## Your instructions
The response should be an exact transcription of the data below, free of images.

====== Records to process ======

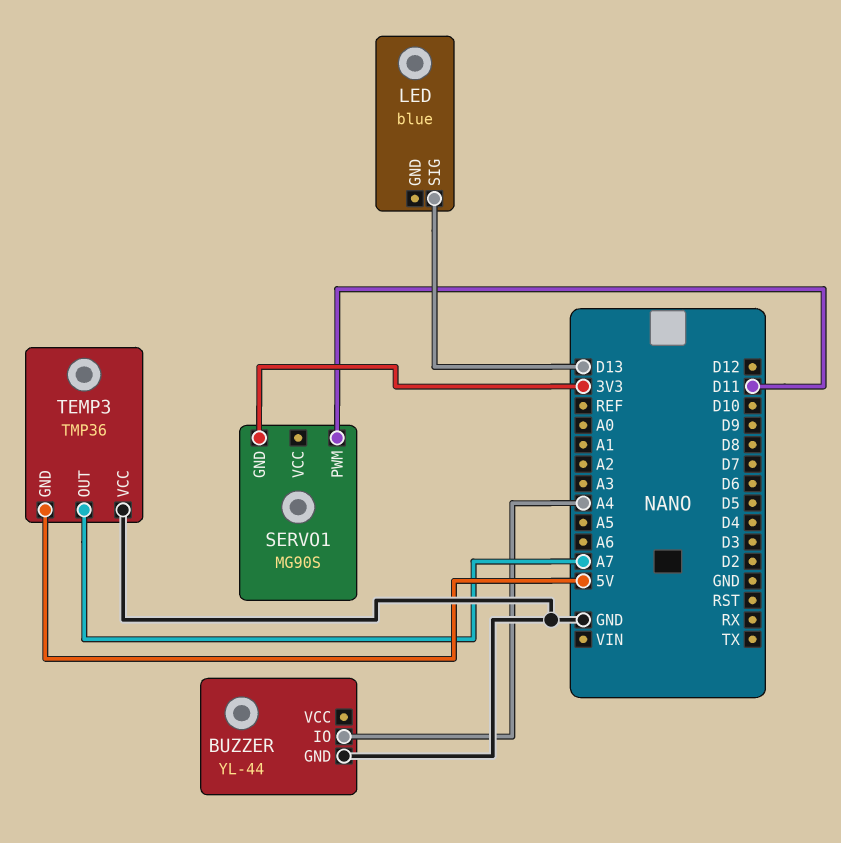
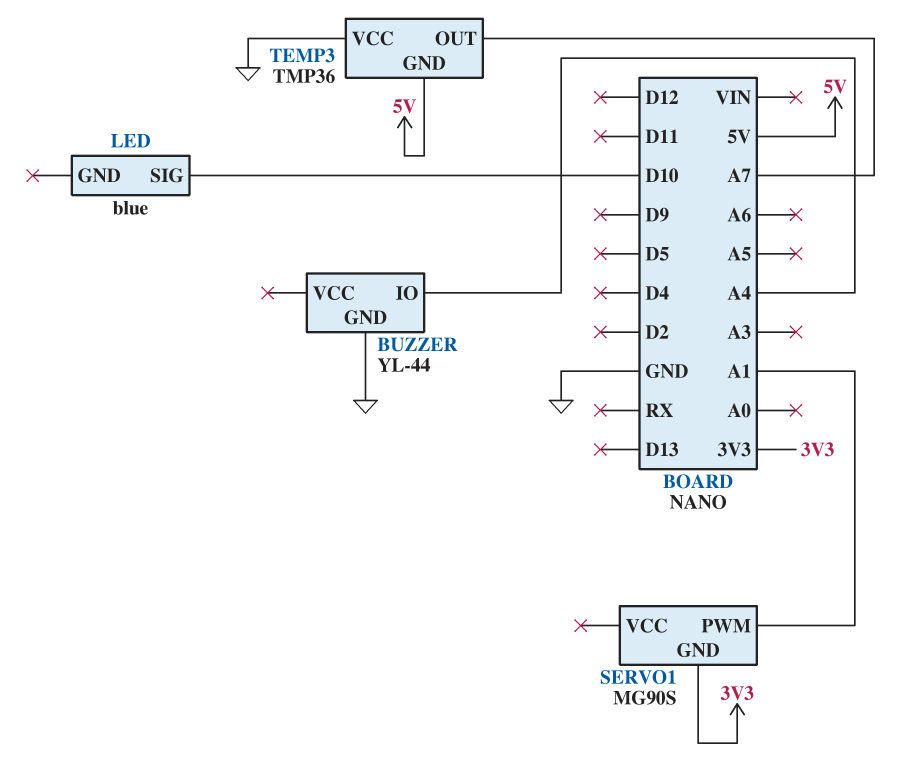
LED pin SIG: D13 -> D10
SERVO1 pin PWM: D11 -> A1

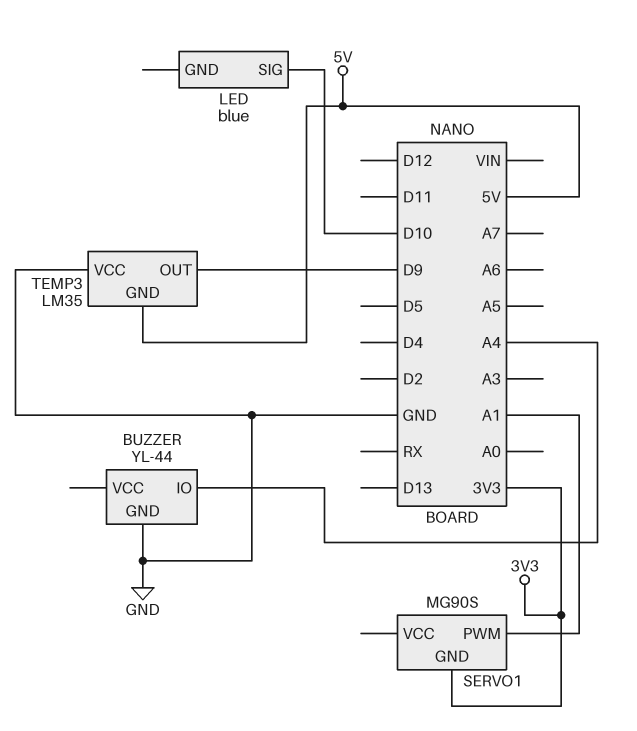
TEMP3: TMP36 -> LM35
TEMP3 pin OUT: A7 -> D9

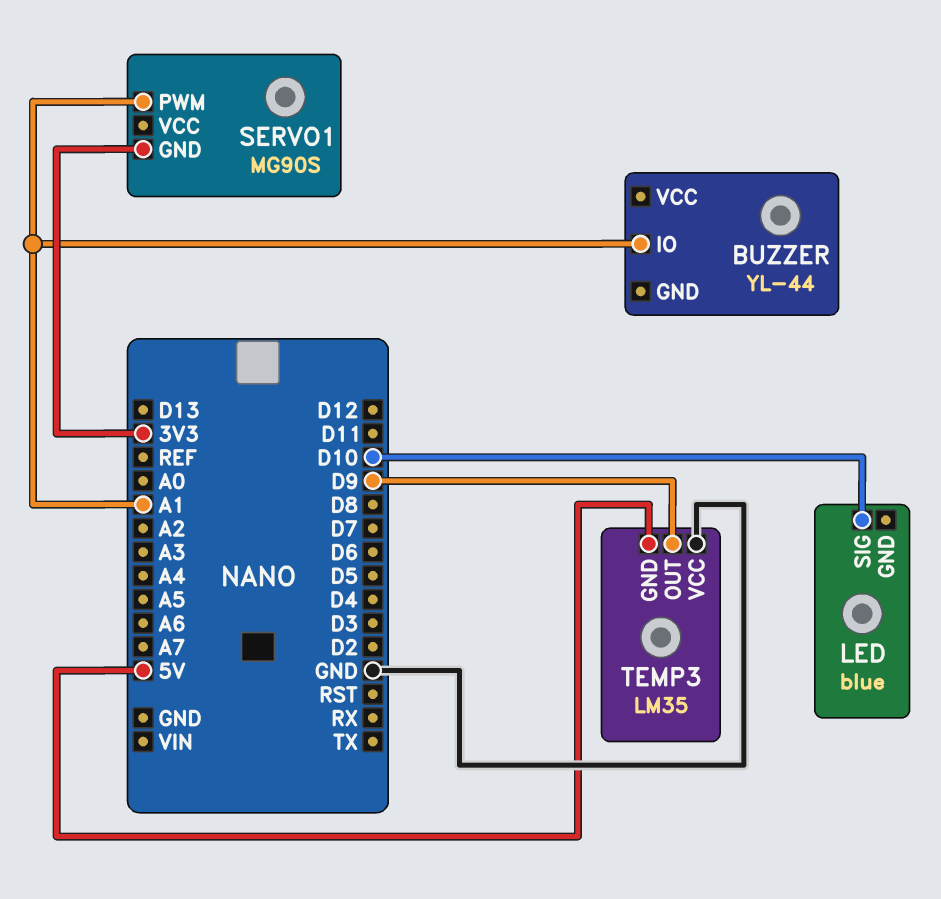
BUZZER pin GND: GND -> none
BUZZER pin IO: A4 -> A1

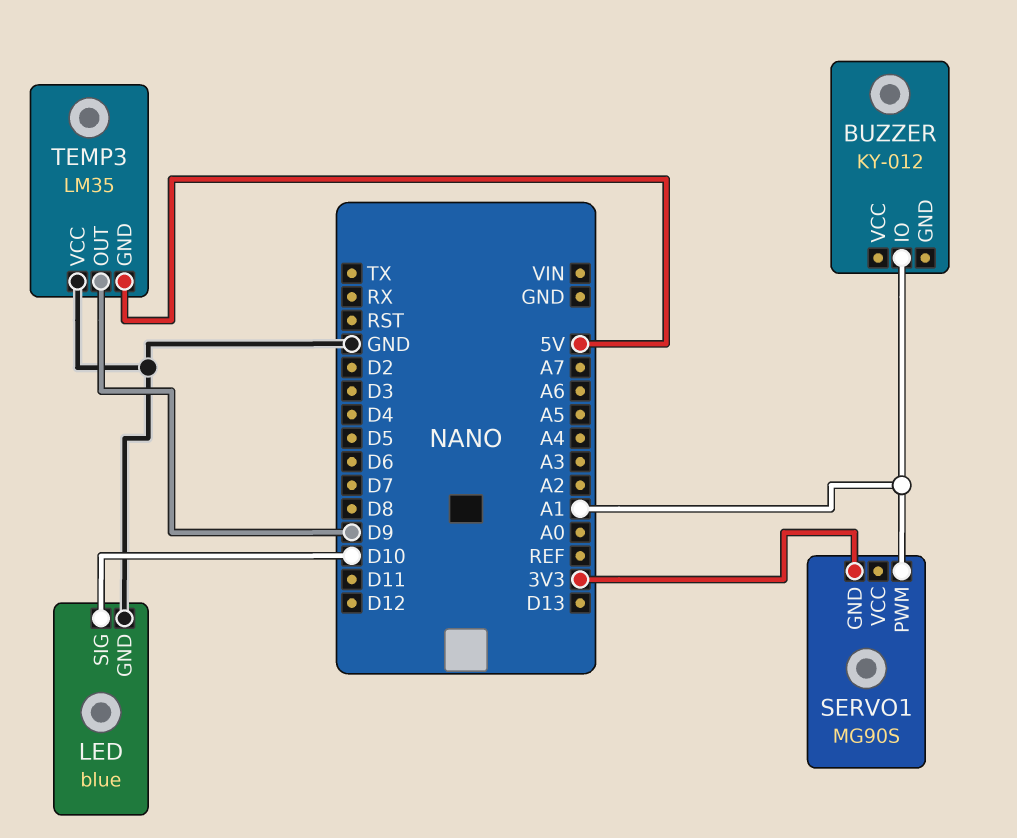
BUZZER: YL-44 -> KY-012
LED pin GND: none -> GND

======

## The completed task
LED pin SIG: D13 -> D10
SERVO1 pin PWM: D11 -> A1

TEMP3: TMP36 -> LM35
TEMP3 pin OUT: A7 -> D9

BUZZER pin GND: GND -> none
BUZZER pin IO: A4 -> A1

BUZZER: YL-44 -> KY-012
LED pin GND: none -> GND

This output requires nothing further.